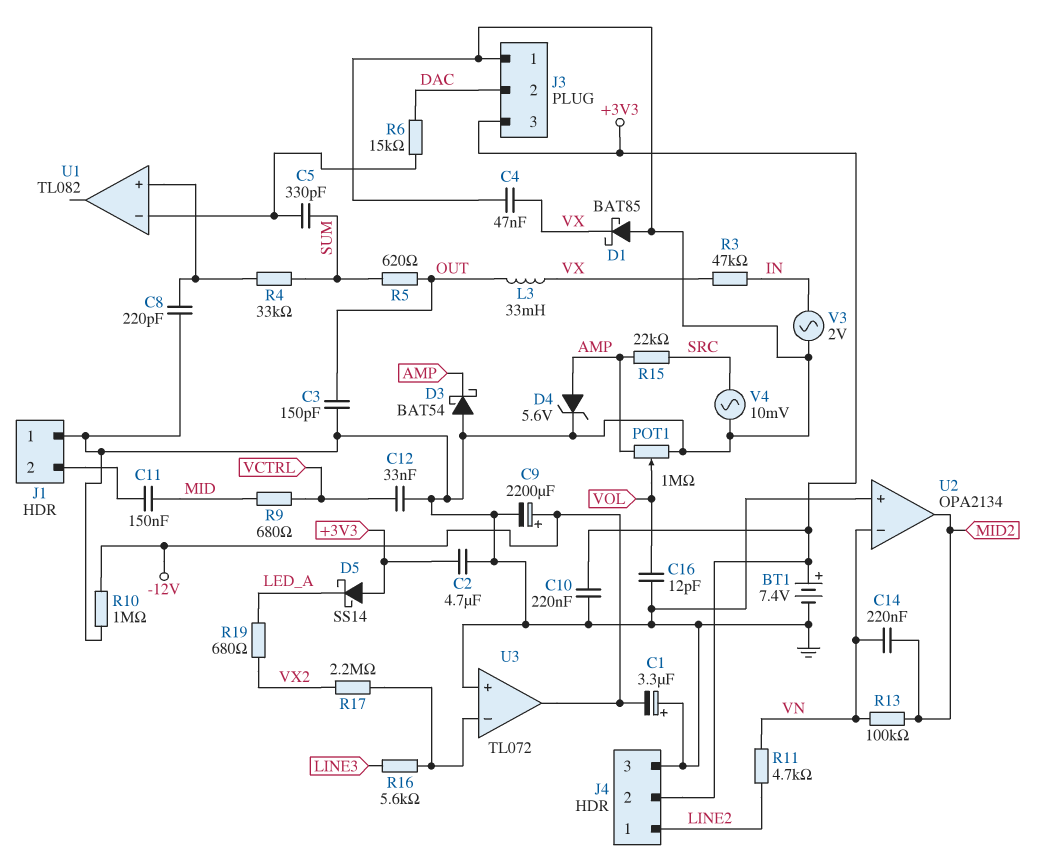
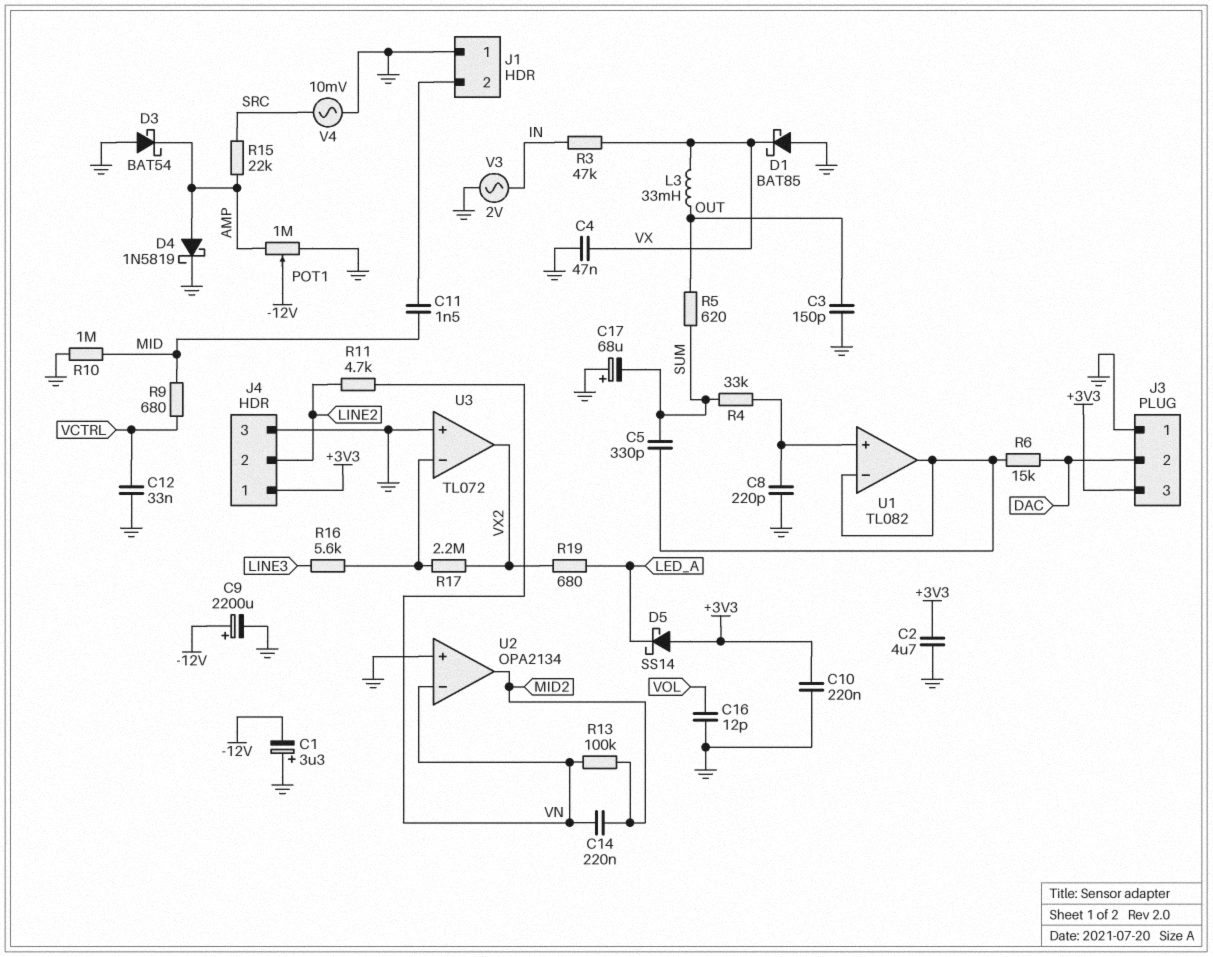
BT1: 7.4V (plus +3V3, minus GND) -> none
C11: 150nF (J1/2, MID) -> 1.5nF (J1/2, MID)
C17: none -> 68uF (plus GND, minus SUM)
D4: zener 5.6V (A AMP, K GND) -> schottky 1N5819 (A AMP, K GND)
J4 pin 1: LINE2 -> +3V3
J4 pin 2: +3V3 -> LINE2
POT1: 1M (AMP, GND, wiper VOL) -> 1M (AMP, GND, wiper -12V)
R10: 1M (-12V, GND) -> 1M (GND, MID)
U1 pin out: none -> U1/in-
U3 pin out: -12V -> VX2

+ + + + + + +

Among the lines above, find those containing the word "none" and copy each.

BT1: 7.4V (plus +3V3, minus GND) -> none
C17: none -> 68uF (plus GND, minus SUM)
U1 pin out: none -> U1/in-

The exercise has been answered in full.